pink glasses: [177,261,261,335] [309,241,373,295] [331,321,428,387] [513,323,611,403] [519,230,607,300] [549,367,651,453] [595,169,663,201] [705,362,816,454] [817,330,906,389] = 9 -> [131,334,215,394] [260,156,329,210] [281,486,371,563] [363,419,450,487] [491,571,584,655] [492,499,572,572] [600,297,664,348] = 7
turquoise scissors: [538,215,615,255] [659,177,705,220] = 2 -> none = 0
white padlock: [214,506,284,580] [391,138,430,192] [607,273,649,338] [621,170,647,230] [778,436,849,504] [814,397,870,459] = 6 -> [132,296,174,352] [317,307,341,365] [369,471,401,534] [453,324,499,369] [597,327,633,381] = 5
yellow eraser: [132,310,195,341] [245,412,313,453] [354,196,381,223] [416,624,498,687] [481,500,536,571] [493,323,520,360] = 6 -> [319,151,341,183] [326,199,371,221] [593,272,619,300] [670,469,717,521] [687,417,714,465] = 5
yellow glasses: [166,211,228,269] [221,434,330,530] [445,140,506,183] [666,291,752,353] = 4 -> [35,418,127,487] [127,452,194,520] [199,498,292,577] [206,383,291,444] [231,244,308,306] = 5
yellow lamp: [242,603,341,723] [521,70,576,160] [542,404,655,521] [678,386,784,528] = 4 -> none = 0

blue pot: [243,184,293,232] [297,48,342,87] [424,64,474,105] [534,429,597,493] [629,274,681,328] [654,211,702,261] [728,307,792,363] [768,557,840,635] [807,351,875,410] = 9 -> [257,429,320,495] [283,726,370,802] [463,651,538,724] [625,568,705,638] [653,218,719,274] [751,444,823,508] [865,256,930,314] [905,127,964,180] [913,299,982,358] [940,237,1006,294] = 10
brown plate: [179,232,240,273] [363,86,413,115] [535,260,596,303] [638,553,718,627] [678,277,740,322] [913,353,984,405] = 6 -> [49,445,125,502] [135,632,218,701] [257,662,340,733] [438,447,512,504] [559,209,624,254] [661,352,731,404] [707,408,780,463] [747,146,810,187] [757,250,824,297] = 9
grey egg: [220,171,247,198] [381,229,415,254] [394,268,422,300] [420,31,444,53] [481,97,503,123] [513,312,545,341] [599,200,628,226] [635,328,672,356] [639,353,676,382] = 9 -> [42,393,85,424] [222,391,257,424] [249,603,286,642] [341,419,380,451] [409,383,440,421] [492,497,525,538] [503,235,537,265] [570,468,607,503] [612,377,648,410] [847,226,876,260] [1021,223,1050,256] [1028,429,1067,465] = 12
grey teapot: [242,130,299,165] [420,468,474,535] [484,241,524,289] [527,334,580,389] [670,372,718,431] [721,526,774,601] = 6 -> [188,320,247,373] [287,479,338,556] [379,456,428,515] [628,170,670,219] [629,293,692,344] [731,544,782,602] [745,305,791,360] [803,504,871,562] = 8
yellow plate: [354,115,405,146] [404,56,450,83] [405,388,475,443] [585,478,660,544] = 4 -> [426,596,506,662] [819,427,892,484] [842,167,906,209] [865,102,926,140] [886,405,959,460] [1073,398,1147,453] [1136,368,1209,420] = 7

Your task. Locate the word "glasses" in the entries, and copy every line where it is found.

Output of the exercise.
pink glasses: [177,261,261,335] [309,241,373,295] [331,321,428,387] [513,323,611,403] [519,230,607,300] [549,367,651,453] [595,169,663,201] [705,362,816,454] [817,330,906,389] = 9 -> [131,334,215,394] [260,156,329,210] [281,486,371,563] [363,419,450,487] [491,571,584,655] [492,499,572,572] [600,297,664,348] = 7
yellow glasses: [166,211,228,269] [221,434,330,530] [445,140,506,183] [666,291,752,353] = 4 -> [35,418,127,487] [127,452,194,520] [199,498,292,577] [206,383,291,444] [231,244,308,306] = 5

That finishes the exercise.